[Before-and-after coordinate records]

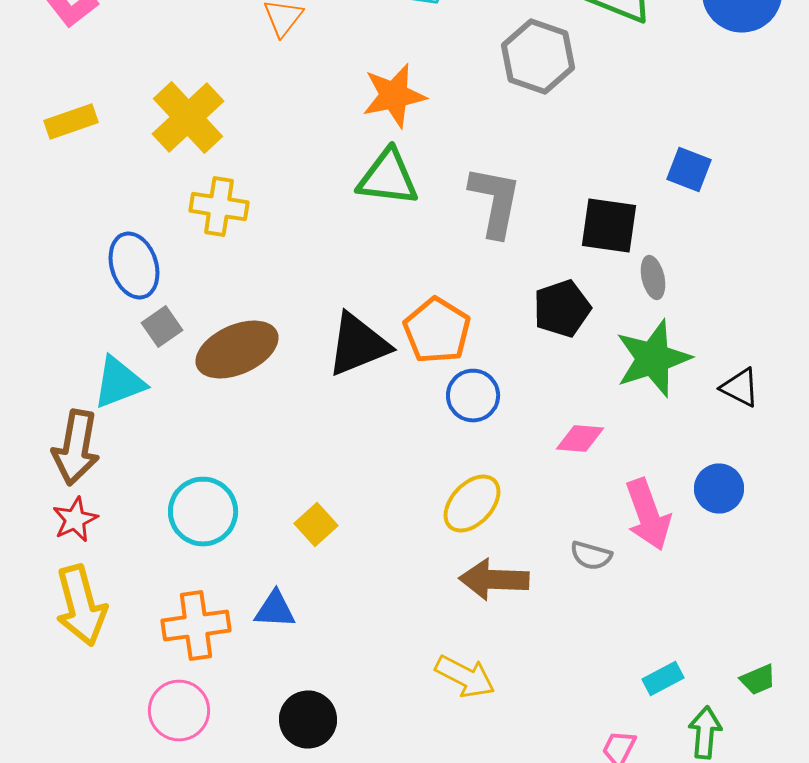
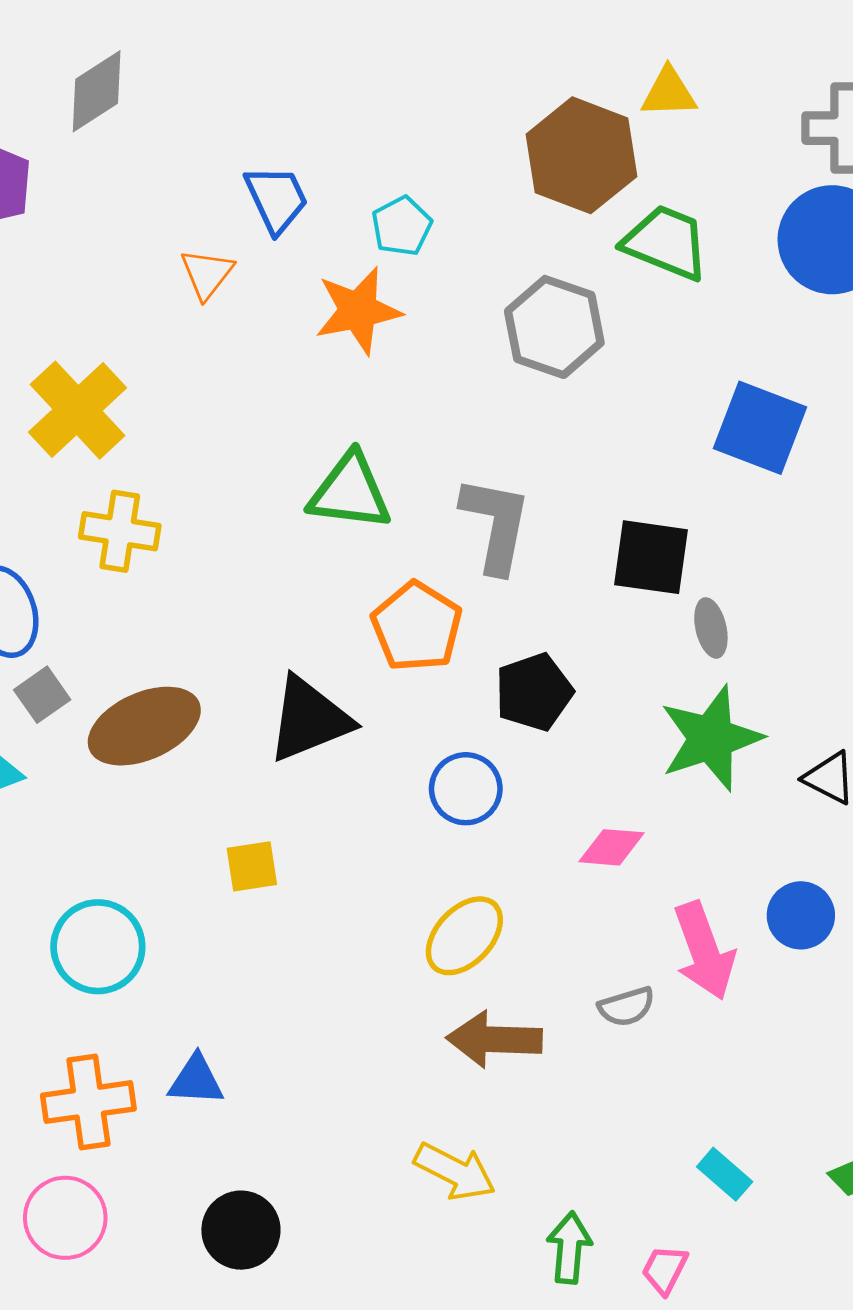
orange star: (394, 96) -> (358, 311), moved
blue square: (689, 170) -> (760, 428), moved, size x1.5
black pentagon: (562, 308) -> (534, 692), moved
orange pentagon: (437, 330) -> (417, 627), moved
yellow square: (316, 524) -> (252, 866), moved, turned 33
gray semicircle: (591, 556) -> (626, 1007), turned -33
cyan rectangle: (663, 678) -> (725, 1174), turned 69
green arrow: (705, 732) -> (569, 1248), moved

* * *

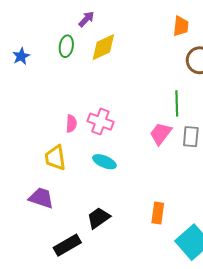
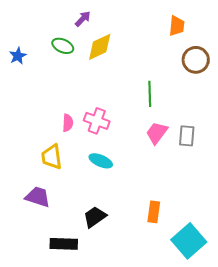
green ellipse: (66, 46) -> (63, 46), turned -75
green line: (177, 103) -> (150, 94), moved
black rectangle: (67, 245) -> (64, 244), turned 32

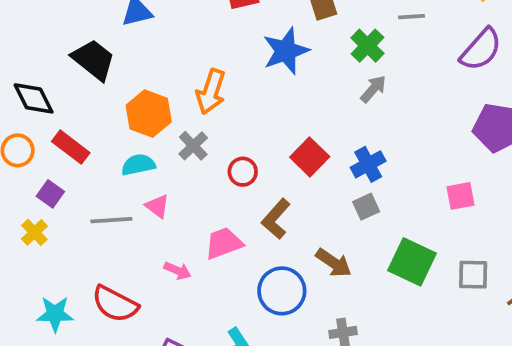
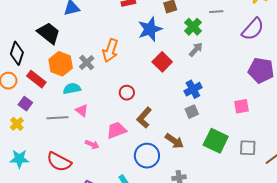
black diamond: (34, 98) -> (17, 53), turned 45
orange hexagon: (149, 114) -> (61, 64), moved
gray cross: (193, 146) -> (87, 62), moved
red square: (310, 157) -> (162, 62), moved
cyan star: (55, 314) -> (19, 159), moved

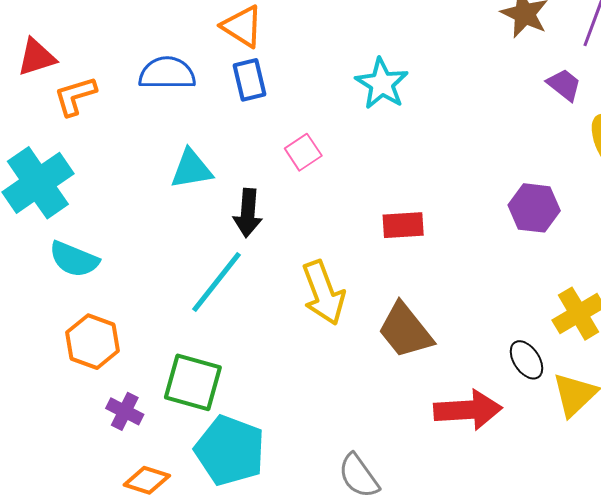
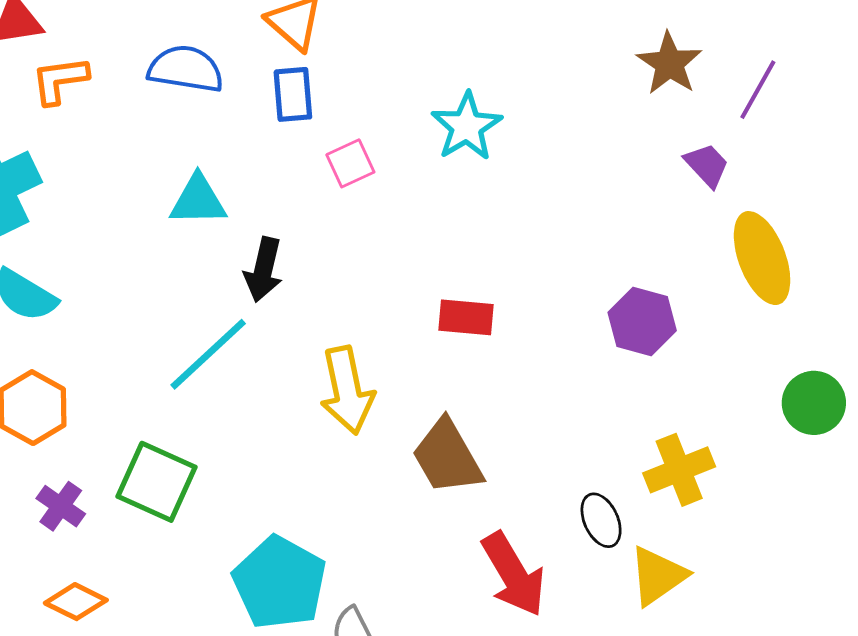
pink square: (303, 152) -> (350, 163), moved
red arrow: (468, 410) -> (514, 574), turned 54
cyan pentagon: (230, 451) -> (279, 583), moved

# [AIM OF THE TASK]
Look back at the entries above. Retype the line with "pink square: (303, 152) -> (350, 163), moved", the line with "cyan pentagon: (230, 451)", and all lines in between.

# [WRITTEN SOLUTION]
pink square: (303, 152) -> (350, 163), moved
red arrow: (468, 410) -> (514, 574), turned 54
cyan pentagon: (230, 451) -> (279, 583), moved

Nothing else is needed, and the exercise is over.